═════ Extracted data ═════

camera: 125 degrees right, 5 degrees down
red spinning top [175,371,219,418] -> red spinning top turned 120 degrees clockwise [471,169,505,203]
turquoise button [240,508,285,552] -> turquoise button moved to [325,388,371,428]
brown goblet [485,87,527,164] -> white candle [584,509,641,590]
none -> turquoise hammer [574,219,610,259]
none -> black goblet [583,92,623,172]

═════
═════ Extracted data ═════

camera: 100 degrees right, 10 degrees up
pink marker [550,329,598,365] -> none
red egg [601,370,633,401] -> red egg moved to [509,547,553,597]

═════
═════ Extracted data ═════

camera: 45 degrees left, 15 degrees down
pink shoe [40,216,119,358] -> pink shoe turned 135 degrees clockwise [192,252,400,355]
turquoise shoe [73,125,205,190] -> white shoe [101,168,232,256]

═════

Directions for this task: From the material above, copy exactly the lines between the line holding "camera: 125 degrees right, 5 degrees down" and the line holding "none -> black goblet [583,92,623,172]", inclusive, and only those.

Your response:
camera: 125 degrees right, 5 degrees down
red spinning top [175,371,219,418] -> red spinning top turned 120 degrees clockwise [471,169,505,203]
turquoise button [240,508,285,552] -> turquoise button moved to [325,388,371,428]
brown goblet [485,87,527,164] -> white candle [584,509,641,590]
none -> turquoise hammer [574,219,610,259]
none -> black goblet [583,92,623,172]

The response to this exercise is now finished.